_SOURCE MATERIAL_.
----

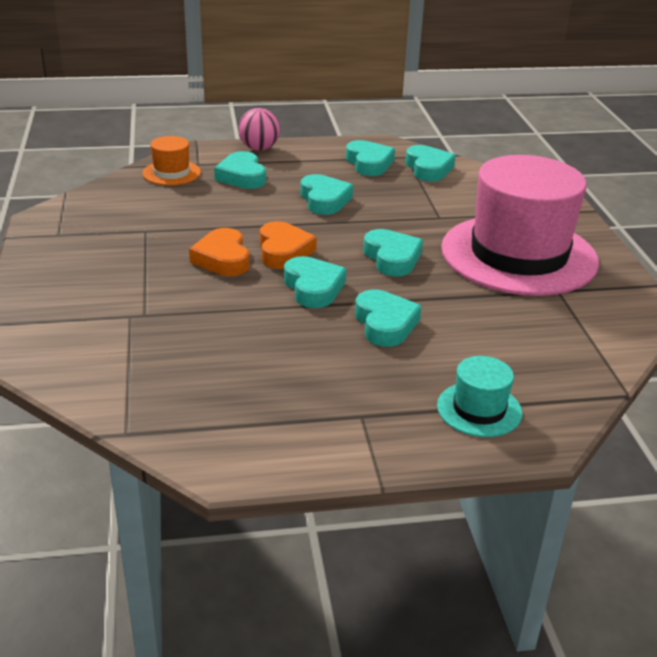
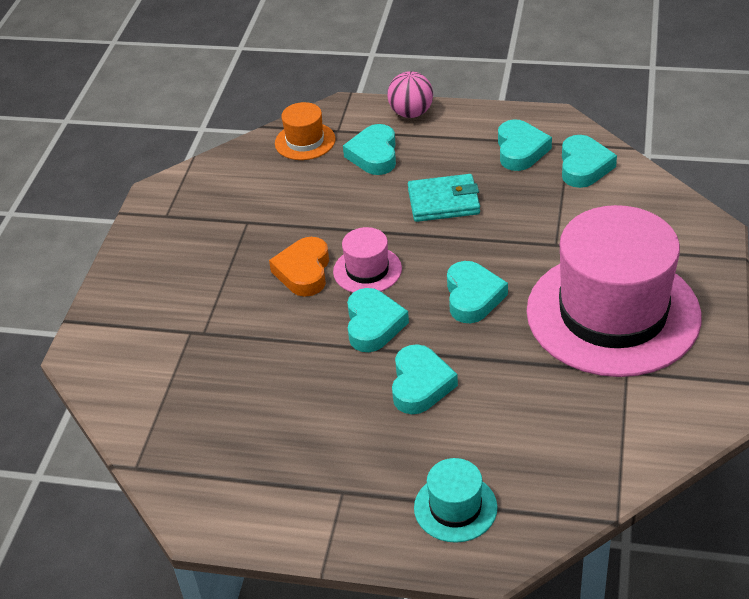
camera: 25 degrees right, 10 degrees up
(283, 251) = (367, 270): orange heart -> pink hat
(324, 200) = (443, 202): turquoise heart -> turquoise wallet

----

_WORK REQUIRED_. Your answer should copy the listing word for word, with no pictures in it.

_SOLUTION BELOW_.
camera: 25 degrees right, 10 degrees up
(283, 251) = (367, 270): orange heart -> pink hat
(324, 200) = (443, 202): turquoise heart -> turquoise wallet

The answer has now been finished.